- Opening Delimiter -

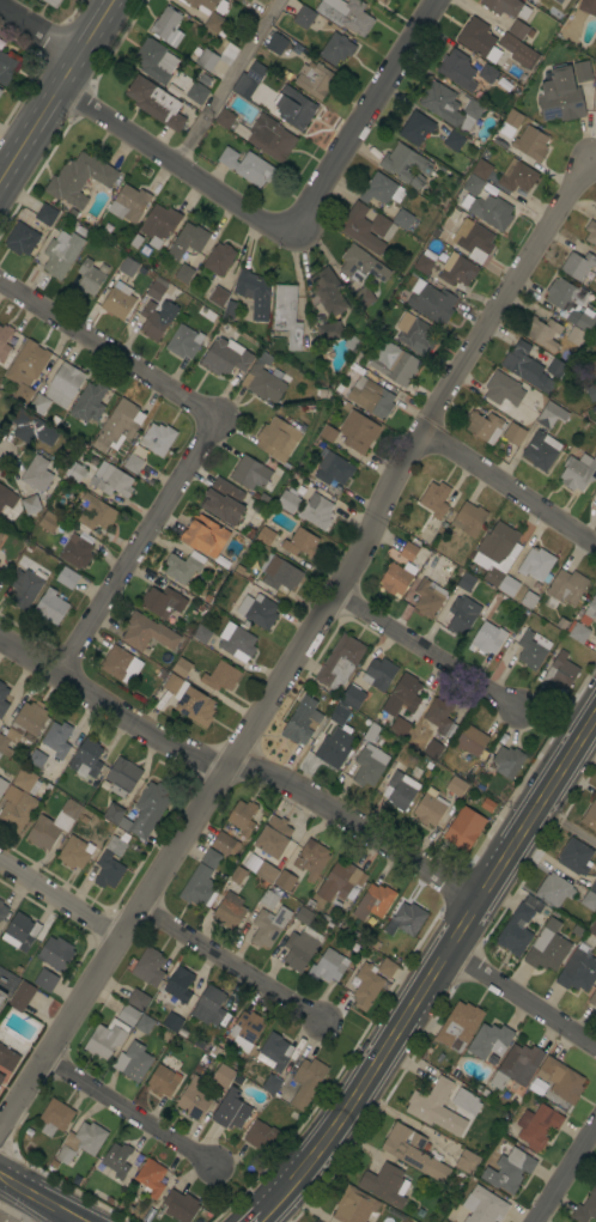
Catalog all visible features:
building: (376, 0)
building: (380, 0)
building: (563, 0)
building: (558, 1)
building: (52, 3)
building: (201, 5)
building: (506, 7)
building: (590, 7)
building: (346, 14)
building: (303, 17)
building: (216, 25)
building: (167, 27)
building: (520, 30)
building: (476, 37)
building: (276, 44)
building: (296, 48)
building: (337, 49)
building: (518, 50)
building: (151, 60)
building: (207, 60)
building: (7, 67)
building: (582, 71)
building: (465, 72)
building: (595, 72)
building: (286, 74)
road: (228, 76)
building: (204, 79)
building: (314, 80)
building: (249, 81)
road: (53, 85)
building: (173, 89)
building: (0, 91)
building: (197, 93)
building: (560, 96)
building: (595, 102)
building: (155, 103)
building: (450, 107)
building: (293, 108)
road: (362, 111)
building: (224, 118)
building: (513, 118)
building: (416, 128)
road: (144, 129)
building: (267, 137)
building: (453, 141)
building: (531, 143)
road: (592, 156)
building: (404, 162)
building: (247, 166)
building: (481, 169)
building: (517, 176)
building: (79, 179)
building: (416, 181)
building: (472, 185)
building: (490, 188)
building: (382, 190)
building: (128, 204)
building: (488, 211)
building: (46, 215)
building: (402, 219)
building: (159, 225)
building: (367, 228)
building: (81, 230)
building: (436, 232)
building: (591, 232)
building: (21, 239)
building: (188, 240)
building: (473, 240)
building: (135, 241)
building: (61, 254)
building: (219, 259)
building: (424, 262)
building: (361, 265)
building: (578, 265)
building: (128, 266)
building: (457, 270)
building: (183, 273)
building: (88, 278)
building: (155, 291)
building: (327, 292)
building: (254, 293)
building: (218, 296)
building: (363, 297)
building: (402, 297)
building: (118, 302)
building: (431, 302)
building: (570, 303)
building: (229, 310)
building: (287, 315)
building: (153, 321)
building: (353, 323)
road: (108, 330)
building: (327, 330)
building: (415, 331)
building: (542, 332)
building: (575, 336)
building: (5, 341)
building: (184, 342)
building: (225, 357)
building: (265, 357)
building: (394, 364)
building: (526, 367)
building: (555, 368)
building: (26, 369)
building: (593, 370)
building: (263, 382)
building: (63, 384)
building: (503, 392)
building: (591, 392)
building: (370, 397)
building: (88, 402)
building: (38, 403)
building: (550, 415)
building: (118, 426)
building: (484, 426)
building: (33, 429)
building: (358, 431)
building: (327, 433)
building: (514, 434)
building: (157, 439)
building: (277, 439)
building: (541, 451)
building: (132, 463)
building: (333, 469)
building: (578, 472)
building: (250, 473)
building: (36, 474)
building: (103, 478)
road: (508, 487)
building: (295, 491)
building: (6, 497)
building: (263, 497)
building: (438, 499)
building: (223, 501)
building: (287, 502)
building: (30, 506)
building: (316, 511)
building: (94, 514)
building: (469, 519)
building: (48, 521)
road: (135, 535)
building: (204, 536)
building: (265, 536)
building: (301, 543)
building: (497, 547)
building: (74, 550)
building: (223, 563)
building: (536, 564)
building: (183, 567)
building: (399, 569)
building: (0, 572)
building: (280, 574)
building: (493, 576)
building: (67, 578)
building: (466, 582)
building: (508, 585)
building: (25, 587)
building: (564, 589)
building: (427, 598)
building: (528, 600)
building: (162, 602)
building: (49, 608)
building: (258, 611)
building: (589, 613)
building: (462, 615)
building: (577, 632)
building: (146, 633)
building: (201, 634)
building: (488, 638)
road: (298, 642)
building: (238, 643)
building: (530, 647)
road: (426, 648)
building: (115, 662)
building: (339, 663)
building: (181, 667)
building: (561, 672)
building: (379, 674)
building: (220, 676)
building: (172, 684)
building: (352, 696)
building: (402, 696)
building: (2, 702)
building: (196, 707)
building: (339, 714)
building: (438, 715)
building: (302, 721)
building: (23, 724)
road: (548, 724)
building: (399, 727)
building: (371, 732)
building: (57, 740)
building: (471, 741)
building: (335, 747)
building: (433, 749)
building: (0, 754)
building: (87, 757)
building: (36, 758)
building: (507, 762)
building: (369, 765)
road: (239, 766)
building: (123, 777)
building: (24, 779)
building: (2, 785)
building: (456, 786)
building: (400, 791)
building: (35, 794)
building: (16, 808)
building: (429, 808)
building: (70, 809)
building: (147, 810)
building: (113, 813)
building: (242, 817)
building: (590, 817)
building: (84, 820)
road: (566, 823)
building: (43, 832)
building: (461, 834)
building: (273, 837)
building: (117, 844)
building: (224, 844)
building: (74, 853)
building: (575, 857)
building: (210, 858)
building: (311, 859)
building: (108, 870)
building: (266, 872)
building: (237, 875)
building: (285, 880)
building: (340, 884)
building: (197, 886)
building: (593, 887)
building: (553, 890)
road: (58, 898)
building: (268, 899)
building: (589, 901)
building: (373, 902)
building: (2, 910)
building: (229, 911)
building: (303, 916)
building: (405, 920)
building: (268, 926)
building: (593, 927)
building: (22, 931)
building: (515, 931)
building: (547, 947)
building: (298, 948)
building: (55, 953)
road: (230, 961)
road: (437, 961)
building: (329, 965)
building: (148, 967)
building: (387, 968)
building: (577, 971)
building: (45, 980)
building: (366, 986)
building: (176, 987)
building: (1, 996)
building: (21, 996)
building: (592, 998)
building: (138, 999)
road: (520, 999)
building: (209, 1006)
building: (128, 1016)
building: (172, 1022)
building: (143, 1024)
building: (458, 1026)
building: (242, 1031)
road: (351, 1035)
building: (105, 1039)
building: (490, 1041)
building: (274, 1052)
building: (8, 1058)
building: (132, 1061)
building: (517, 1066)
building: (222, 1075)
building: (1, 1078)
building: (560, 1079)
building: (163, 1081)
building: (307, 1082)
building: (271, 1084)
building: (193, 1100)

- Closing Delimiter -

• WHAT IS NEEDED
The whole listing is to be retyped exactly, with its pictures removed.

• ANSWER TO THE EXERCISE
Catalog all visible features:
building: (376, 0)
building: (380, 0)
building: (563, 0)
building: (558, 1)
building: (52, 3)
building: (201, 5)
building: (506, 7)
building: (590, 7)
building: (346, 14)
building: (303, 17)
building: (216, 25)
building: (167, 27)
building: (520, 30)
building: (476, 37)
building: (276, 44)
building: (296, 48)
building: (337, 49)
building: (518, 50)
building: (151, 60)
building: (207, 60)
building: (7, 67)
building: (582, 71)
building: (465, 72)
building: (595, 72)
building: (286, 74)
road: (228, 76)
building: (204, 79)
building: (314, 80)
building: (249, 81)
road: (53, 85)
building: (173, 89)
building: (0, 91)
building: (197, 93)
building: (560, 96)
building: (595, 102)
building: (155, 103)
building: (450, 107)
building: (293, 108)
road: (362, 111)
building: (224, 118)
building: (513, 118)
building: (416, 128)
road: (144, 129)
building: (267, 137)
building: (453, 141)
building: (531, 143)
road: (592, 156)
building: (404, 162)
building: (247, 166)
building: (481, 169)
building: (517, 176)
building: (79, 179)
building: (416, 181)
building: (472, 185)
building: (490, 188)
building: (382, 190)
building: (128, 204)
building: (488, 211)
building: (46, 215)
building: (402, 219)
building: (159, 225)
building: (367, 228)
building: (81, 230)
building: (436, 232)
building: (591, 232)
building: (21, 239)
building: (188, 240)
building: (473, 240)
building: (135, 241)
building: (61, 254)
building: (219, 259)
building: (424, 262)
building: (361, 265)
building: (578, 265)
building: (128, 266)
building: (457, 270)
building: (183, 273)
building: (88, 278)
building: (155, 291)
building: (327, 292)
building: (254, 293)
building: (218, 296)
building: (363, 297)
building: (402, 297)
building: (118, 302)
building: (431, 302)
building: (570, 303)
building: (229, 310)
building: (287, 315)
building: (153, 321)
building: (353, 323)
road: (108, 330)
building: (327, 330)
building: (415, 331)
building: (542, 332)
building: (575, 336)
building: (5, 341)
building: (184, 342)
building: (225, 357)
building: (265, 357)
building: (394, 364)
building: (526, 367)
building: (555, 368)
building: (26, 369)
building: (593, 370)
building: (263, 382)
building: (63, 384)
building: (503, 392)
building: (591, 392)
building: (370, 397)
building: (88, 402)
building: (38, 403)
building: (550, 415)
building: (118, 426)
building: (484, 426)
building: (33, 429)
building: (358, 431)
building: (327, 433)
building: (514, 434)
building: (157, 439)
building: (277, 439)
building: (541, 451)
building: (132, 463)
building: (333, 469)
building: (578, 472)
building: (250, 473)
building: (36, 474)
building: (103, 478)
road: (508, 487)
building: (295, 491)
building: (6, 497)
building: (263, 497)
building: (438, 499)
building: (223, 501)
building: (287, 502)
building: (30, 506)
building: (316, 511)
building: (94, 514)
building: (469, 519)
building: (48, 521)
road: (135, 535)
building: (204, 536)
building: (265, 536)
building: (301, 543)
building: (497, 547)
building: (74, 550)
building: (223, 563)
building: (536, 564)
building: (183, 567)
building: (399, 569)
building: (0, 572)
building: (280, 574)
building: (493, 576)
building: (67, 578)
building: (466, 582)
building: (508, 585)
building: (25, 587)
building: (564, 589)
building: (427, 598)
building: (528, 600)
building: (162, 602)
building: (49, 608)
building: (258, 611)
building: (589, 613)
building: (462, 615)
building: (577, 632)
building: (146, 633)
building: (201, 634)
building: (488, 638)
road: (298, 642)
building: (238, 643)
building: (530, 647)
road: (426, 648)
building: (115, 662)
building: (339, 663)
building: (181, 667)
building: (561, 672)
building: (379, 674)
building: (220, 676)
building: (172, 684)
building: (352, 696)
building: (402, 696)
building: (2, 702)
building: (196, 707)
building: (339, 714)
building: (438, 715)
building: (302, 721)
building: (23, 724)
road: (548, 724)
building: (399, 727)
building: (371, 732)
building: (57, 740)
building: (471, 741)
building: (335, 747)
building: (433, 749)
building: (0, 754)
building: (87, 757)
building: (36, 758)
building: (507, 762)
building: (369, 765)
road: (239, 766)
building: (123, 777)
building: (24, 779)
building: (2, 785)
building: (456, 786)
building: (400, 791)
building: (35, 794)
building: (16, 808)
building: (429, 808)
building: (70, 809)
building: (147, 810)
building: (113, 813)
building: (242, 817)
building: (590, 817)
building: (84, 820)
road: (566, 823)
building: (43, 832)
building: (461, 834)
building: (273, 837)
building: (117, 844)
building: (224, 844)
building: (74, 853)
building: (575, 857)
building: (210, 858)
building: (311, 859)
building: (108, 870)
building: (266, 872)
building: (237, 875)
building: (285, 880)
building: (340, 884)
building: (197, 886)
building: (593, 887)
building: (553, 890)
road: (58, 898)
building: (268, 899)
building: (589, 901)
building: (373, 902)
building: (2, 910)
building: (229, 911)
building: (303, 916)
building: (405, 920)
building: (268, 926)
building: (593, 927)
building: (22, 931)
building: (515, 931)
building: (547, 947)
building: (298, 948)
building: (55, 953)
road: (230, 961)
road: (437, 961)
building: (329, 965)
building: (148, 967)
building: (387, 968)
building: (577, 971)
building: (45, 980)
building: (366, 986)
building: (176, 987)
building: (1, 996)
building: (21, 996)
building: (592, 998)
building: (138, 999)
road: (520, 999)
building: (209, 1006)
building: (128, 1016)
building: (172, 1022)
building: (143, 1024)
building: (458, 1026)
building: (242, 1031)
road: (351, 1035)
building: (105, 1039)
building: (490, 1041)
building: (274, 1052)
building: (8, 1058)
building: (132, 1061)
building: (517, 1066)
building: (222, 1075)
building: (1, 1078)
building: (560, 1079)
building: (163, 1081)
building: (307, 1082)
building: (271, 1084)
building: (193, 1100)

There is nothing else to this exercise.